Dataset excerpt
** START **

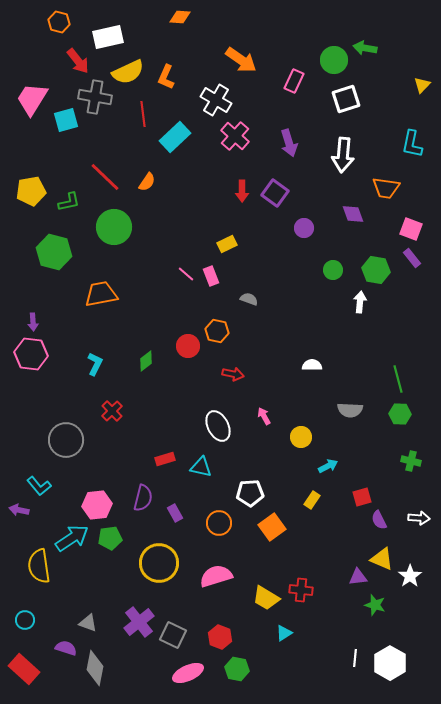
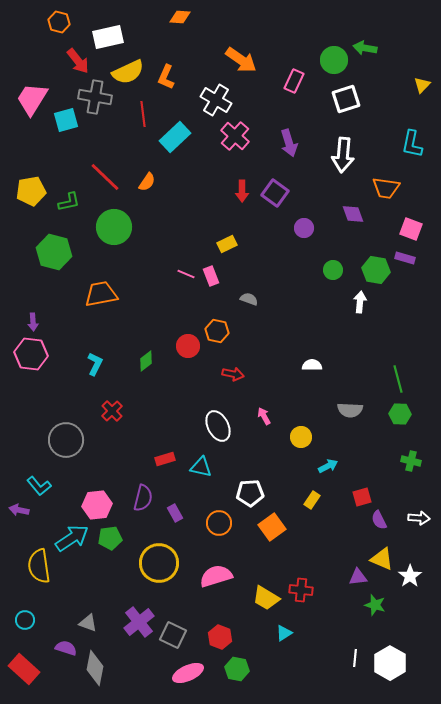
purple rectangle at (412, 258): moved 7 px left; rotated 36 degrees counterclockwise
pink line at (186, 274): rotated 18 degrees counterclockwise
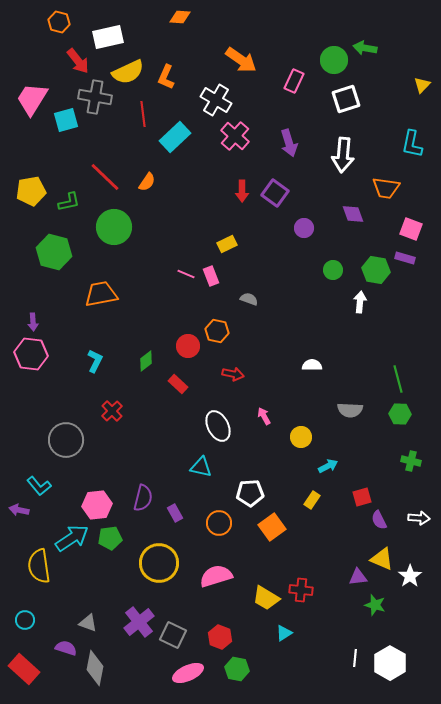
cyan L-shape at (95, 364): moved 3 px up
red rectangle at (165, 459): moved 13 px right, 75 px up; rotated 60 degrees clockwise
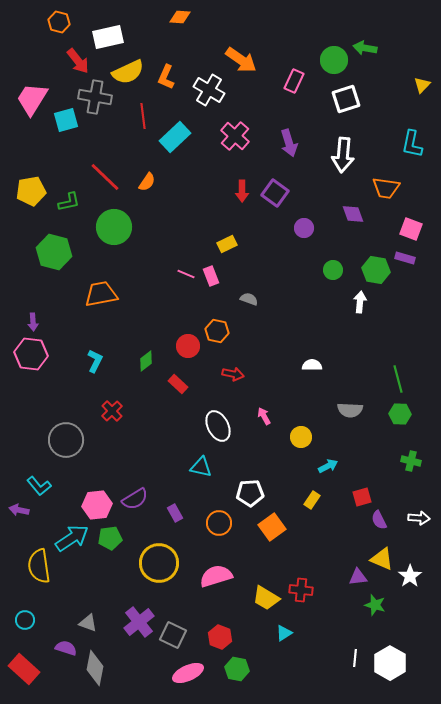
white cross at (216, 100): moved 7 px left, 10 px up
red line at (143, 114): moved 2 px down
purple semicircle at (143, 498): moved 8 px left, 1 px down; rotated 44 degrees clockwise
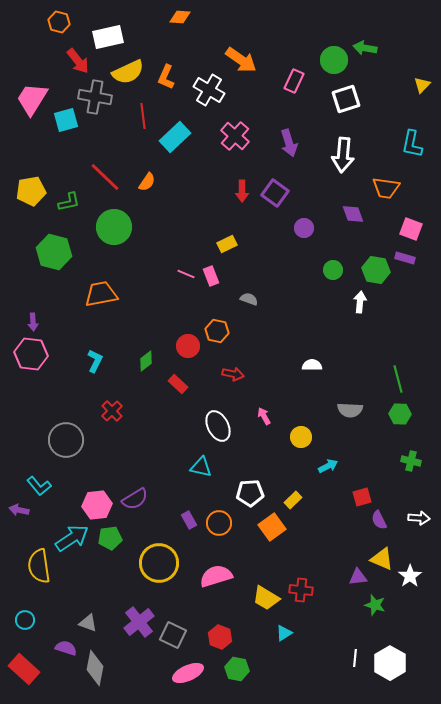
yellow rectangle at (312, 500): moved 19 px left; rotated 12 degrees clockwise
purple rectangle at (175, 513): moved 14 px right, 7 px down
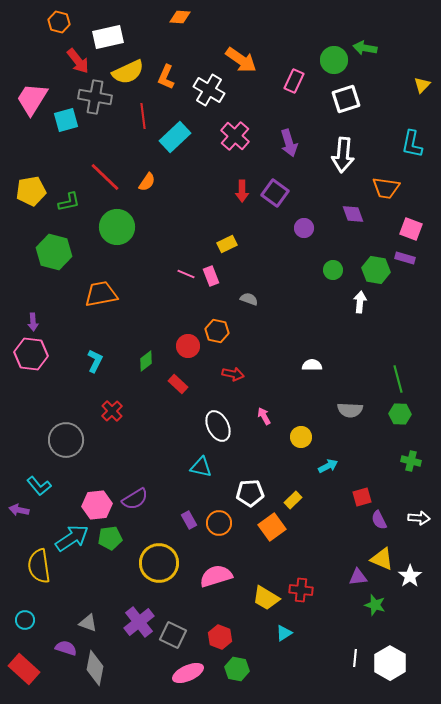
green circle at (114, 227): moved 3 px right
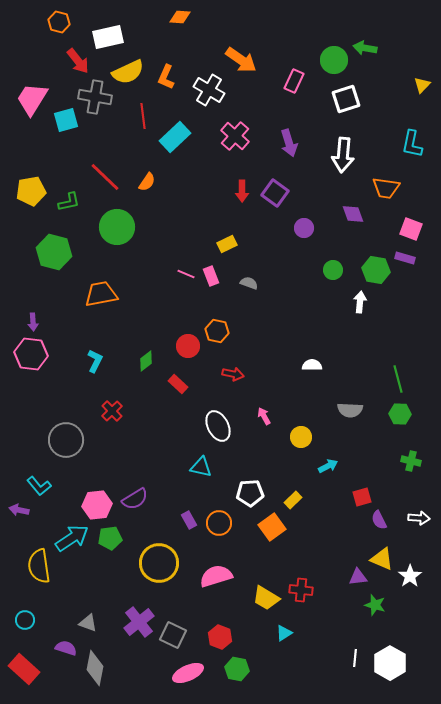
gray semicircle at (249, 299): moved 16 px up
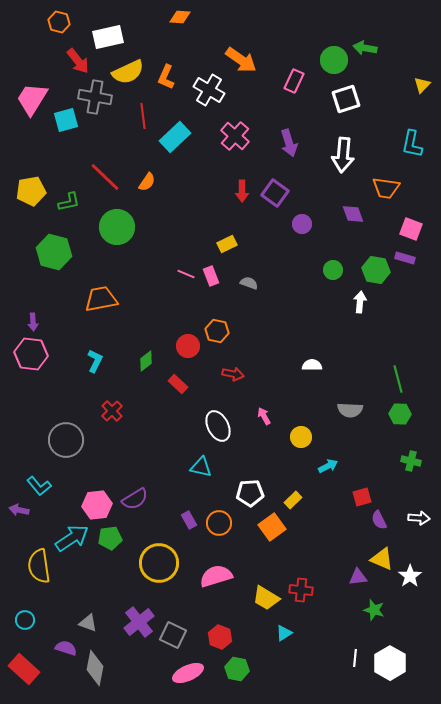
purple circle at (304, 228): moved 2 px left, 4 px up
orange trapezoid at (101, 294): moved 5 px down
green star at (375, 605): moved 1 px left, 5 px down
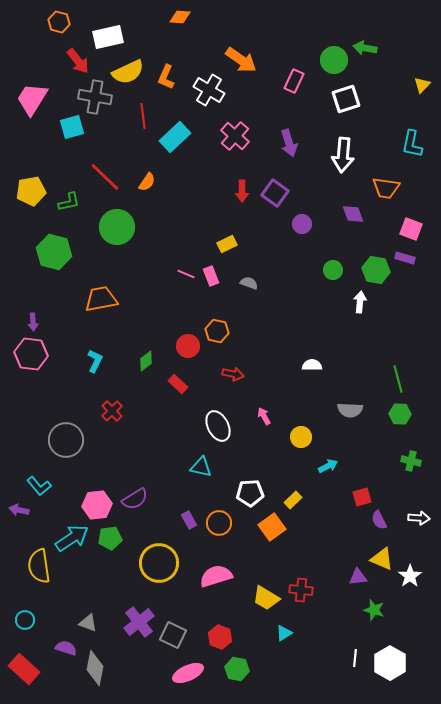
cyan square at (66, 120): moved 6 px right, 7 px down
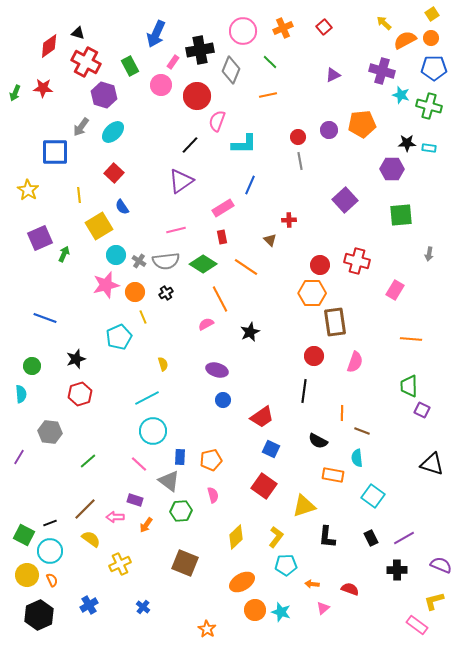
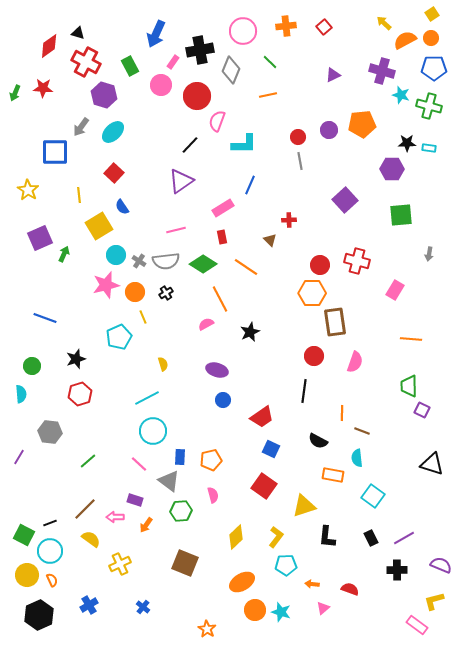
orange cross at (283, 28): moved 3 px right, 2 px up; rotated 18 degrees clockwise
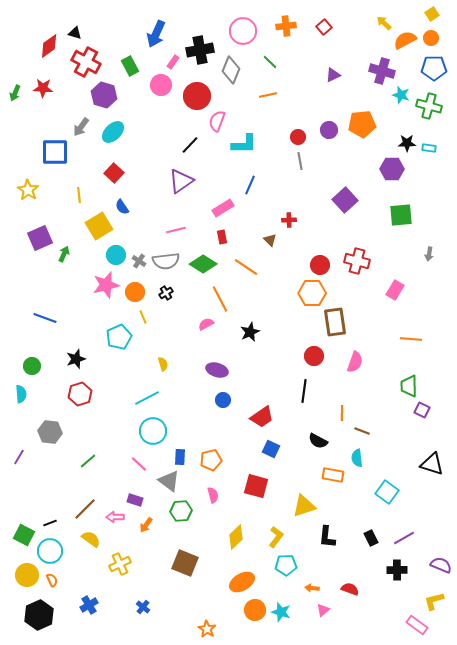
black triangle at (78, 33): moved 3 px left
red square at (264, 486): moved 8 px left; rotated 20 degrees counterclockwise
cyan square at (373, 496): moved 14 px right, 4 px up
orange arrow at (312, 584): moved 4 px down
pink triangle at (323, 608): moved 2 px down
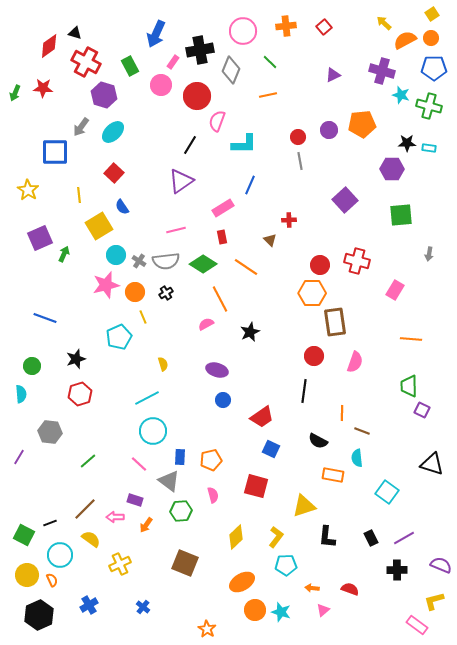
black line at (190, 145): rotated 12 degrees counterclockwise
cyan circle at (50, 551): moved 10 px right, 4 px down
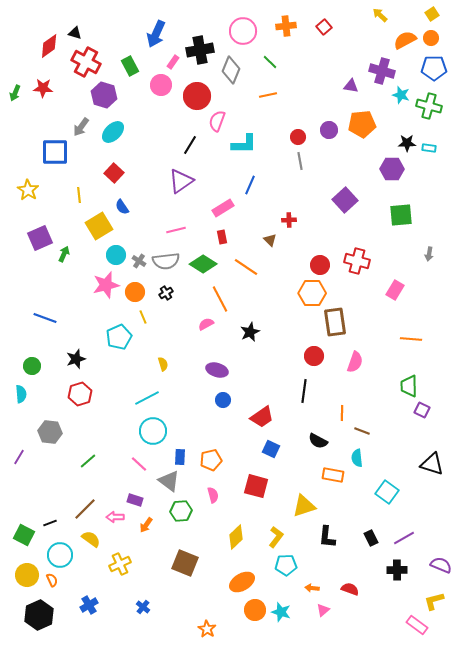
yellow arrow at (384, 23): moved 4 px left, 8 px up
purple triangle at (333, 75): moved 18 px right, 11 px down; rotated 35 degrees clockwise
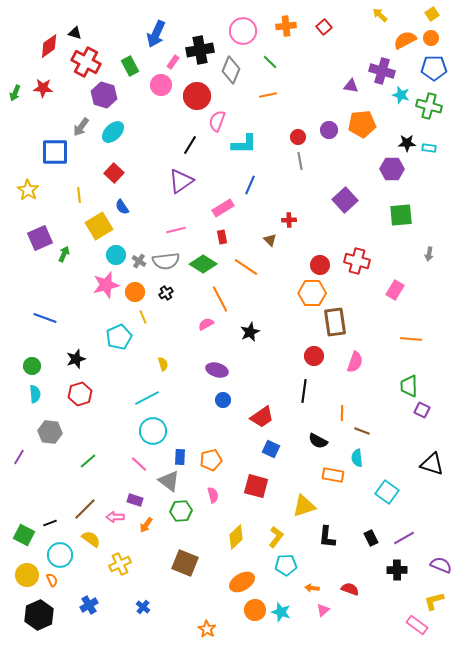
cyan semicircle at (21, 394): moved 14 px right
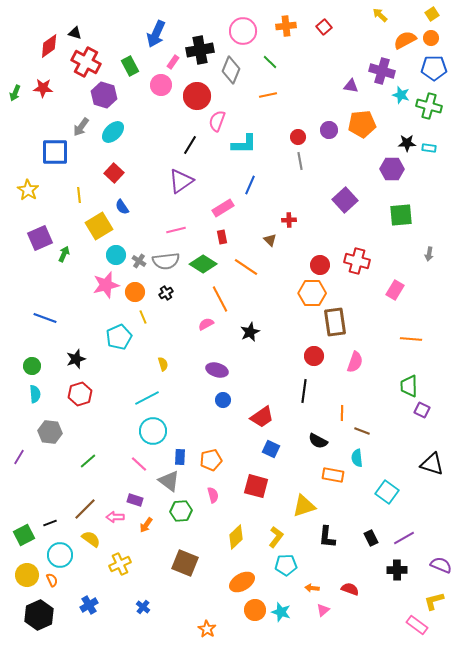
green square at (24, 535): rotated 35 degrees clockwise
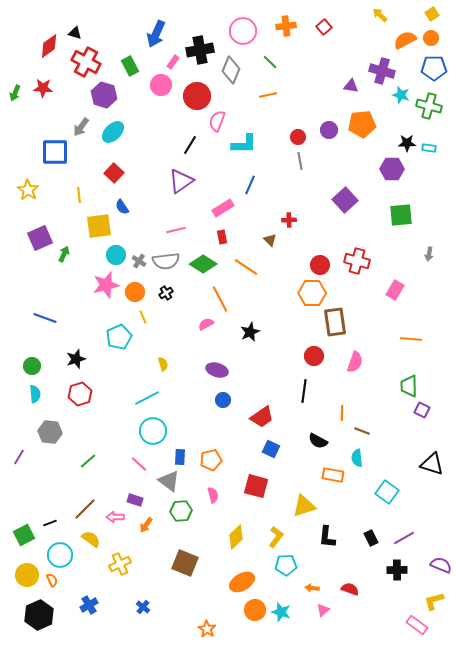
yellow square at (99, 226): rotated 24 degrees clockwise
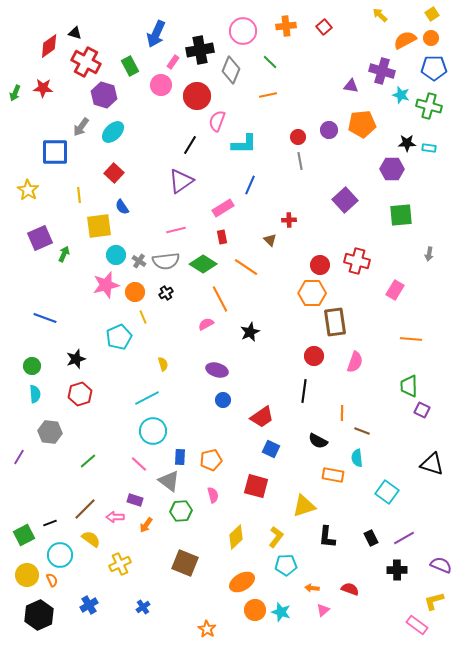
blue cross at (143, 607): rotated 16 degrees clockwise
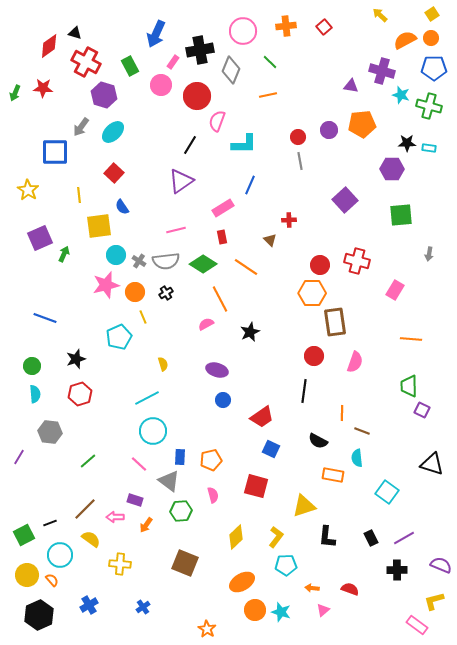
yellow cross at (120, 564): rotated 30 degrees clockwise
orange semicircle at (52, 580): rotated 16 degrees counterclockwise
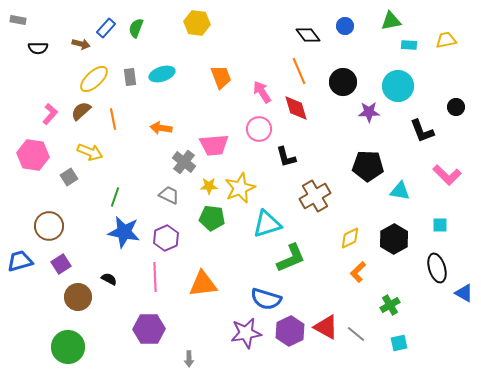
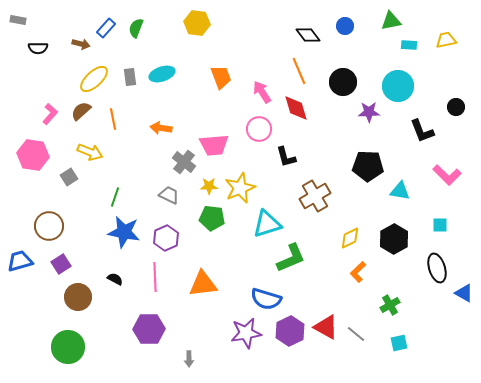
black semicircle at (109, 279): moved 6 px right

** END **

Repeat every line of the records above word for word, omitting the pictures.

purple rectangle at (412, 258): moved 7 px left; rotated 36 degrees counterclockwise
pink line at (186, 274): rotated 18 degrees counterclockwise
cyan L-shape at (95, 364): moved 3 px up
red rectangle at (165, 459): moved 13 px right, 75 px up; rotated 60 degrees clockwise
white cross at (216, 100): moved 7 px left, 10 px up
red line at (143, 114): moved 2 px down
purple semicircle at (143, 498): moved 8 px left, 1 px down; rotated 44 degrees clockwise
yellow rectangle at (312, 500): moved 19 px left; rotated 12 degrees clockwise
purple rectangle at (175, 513): moved 14 px right, 7 px down
green circle at (114, 227): moved 3 px right
gray semicircle at (249, 299): moved 16 px up
purple circle at (304, 228): moved 2 px left, 4 px up
orange trapezoid at (101, 294): moved 5 px down
green star at (375, 605): moved 1 px left, 5 px down
cyan square at (66, 120): moved 6 px right, 7 px down
orange cross at (283, 28): moved 3 px right, 2 px up; rotated 18 degrees clockwise
black triangle at (78, 33): moved 3 px left
red square at (264, 486): moved 8 px left; rotated 20 degrees counterclockwise
cyan square at (373, 496): moved 14 px right, 4 px up
orange arrow at (312, 584): moved 4 px down
pink triangle at (323, 608): moved 2 px down
black line at (190, 145): rotated 12 degrees counterclockwise
cyan circle at (50, 551): moved 10 px right, 4 px down
yellow arrow at (384, 23): moved 4 px left, 8 px up
purple triangle at (333, 75): moved 18 px right, 11 px down; rotated 35 degrees clockwise
cyan semicircle at (21, 394): moved 14 px right
green square at (24, 535): rotated 35 degrees clockwise
yellow square at (99, 226): rotated 24 degrees clockwise
blue cross at (143, 607): rotated 16 degrees clockwise
yellow cross at (120, 564): rotated 30 degrees clockwise
orange semicircle at (52, 580): rotated 16 degrees counterclockwise
black semicircle at (109, 279): moved 6 px right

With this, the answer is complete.